*Geometric shape edit sequences*
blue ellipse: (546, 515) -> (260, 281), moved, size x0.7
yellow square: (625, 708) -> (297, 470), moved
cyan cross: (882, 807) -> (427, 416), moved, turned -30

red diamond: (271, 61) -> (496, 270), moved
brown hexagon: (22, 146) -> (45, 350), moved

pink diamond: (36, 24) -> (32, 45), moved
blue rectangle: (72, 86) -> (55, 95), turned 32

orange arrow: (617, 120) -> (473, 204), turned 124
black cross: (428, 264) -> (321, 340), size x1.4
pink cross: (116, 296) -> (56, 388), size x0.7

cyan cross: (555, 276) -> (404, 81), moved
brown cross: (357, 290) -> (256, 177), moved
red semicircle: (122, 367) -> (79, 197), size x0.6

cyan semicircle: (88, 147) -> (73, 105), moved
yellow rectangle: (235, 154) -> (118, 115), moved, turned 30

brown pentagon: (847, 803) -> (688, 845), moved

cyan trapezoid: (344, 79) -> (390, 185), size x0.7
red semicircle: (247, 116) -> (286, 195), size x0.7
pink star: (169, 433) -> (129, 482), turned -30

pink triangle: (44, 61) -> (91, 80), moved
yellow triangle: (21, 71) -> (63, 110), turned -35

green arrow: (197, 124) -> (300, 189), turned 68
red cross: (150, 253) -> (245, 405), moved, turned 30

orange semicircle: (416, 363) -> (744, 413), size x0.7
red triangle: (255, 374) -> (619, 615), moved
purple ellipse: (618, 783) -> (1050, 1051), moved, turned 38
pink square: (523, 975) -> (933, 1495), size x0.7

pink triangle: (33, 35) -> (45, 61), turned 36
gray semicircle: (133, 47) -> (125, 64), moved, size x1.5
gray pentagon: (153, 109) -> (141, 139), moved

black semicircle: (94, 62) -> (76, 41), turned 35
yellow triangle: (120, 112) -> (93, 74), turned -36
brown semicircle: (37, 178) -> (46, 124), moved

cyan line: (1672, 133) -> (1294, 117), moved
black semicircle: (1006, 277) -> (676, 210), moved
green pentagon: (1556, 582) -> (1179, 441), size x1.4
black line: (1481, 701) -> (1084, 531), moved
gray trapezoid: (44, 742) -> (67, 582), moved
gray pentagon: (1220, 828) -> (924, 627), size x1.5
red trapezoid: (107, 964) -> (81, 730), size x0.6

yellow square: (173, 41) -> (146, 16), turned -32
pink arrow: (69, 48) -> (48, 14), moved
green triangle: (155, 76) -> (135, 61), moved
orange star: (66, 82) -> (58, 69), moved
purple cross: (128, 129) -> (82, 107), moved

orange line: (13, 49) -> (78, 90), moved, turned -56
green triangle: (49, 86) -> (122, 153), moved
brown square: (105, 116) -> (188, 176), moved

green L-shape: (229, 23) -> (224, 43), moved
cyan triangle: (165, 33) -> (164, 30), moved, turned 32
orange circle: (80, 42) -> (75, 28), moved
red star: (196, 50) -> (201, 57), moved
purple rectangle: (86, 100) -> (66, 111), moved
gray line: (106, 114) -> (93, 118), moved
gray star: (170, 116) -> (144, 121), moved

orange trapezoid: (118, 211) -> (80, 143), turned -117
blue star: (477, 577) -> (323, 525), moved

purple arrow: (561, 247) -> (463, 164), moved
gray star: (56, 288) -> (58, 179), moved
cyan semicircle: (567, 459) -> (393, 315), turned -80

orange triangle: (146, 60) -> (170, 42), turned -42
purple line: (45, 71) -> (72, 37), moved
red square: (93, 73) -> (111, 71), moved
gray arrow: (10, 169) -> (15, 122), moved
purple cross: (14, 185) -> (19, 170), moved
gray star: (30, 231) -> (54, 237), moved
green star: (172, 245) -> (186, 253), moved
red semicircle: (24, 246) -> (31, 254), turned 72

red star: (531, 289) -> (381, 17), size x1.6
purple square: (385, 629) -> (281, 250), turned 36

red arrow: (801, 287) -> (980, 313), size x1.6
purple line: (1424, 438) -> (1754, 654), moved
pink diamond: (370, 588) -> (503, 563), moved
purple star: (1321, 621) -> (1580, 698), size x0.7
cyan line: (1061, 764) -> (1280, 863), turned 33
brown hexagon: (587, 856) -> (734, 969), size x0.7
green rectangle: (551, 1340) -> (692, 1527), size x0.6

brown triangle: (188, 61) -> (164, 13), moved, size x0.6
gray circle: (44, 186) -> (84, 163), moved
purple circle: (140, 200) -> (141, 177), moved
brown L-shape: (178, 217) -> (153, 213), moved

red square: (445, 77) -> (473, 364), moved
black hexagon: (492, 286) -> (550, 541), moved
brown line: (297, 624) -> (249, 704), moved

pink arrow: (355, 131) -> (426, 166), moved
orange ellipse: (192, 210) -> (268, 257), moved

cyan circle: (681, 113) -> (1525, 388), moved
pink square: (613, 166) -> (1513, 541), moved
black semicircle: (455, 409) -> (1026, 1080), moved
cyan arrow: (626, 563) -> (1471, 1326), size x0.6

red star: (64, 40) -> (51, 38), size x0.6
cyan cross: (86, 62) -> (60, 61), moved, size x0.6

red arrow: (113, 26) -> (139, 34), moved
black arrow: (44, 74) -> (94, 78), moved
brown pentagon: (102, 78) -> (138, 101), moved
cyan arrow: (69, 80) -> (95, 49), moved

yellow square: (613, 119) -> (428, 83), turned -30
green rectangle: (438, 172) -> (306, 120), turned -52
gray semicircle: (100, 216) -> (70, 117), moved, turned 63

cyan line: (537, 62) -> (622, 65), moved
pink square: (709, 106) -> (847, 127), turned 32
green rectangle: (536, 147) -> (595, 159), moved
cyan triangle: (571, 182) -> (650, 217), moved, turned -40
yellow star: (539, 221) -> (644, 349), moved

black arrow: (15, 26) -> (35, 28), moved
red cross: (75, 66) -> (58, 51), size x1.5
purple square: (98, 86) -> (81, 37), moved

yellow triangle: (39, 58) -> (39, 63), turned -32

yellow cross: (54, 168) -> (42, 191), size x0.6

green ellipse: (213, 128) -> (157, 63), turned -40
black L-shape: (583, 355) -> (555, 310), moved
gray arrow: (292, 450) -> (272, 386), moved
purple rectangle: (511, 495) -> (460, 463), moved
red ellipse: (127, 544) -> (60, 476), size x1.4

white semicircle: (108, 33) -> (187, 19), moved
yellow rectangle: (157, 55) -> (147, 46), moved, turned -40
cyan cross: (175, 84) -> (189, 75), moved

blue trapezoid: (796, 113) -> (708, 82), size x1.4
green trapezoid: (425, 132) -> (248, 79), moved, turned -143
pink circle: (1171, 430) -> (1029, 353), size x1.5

*Problem statement*
Starting at the first line of the records above, please copy every line exactly through the line containing "brown hexagon: (22, 146) -> (45, 350), moved", and stop there.

*Exercise output*
blue ellipse: (546, 515) -> (260, 281), moved, size x0.7
yellow square: (625, 708) -> (297, 470), moved
cyan cross: (882, 807) -> (427, 416), moved, turned -30

red diamond: (271, 61) -> (496, 270), moved
brown hexagon: (22, 146) -> (45, 350), moved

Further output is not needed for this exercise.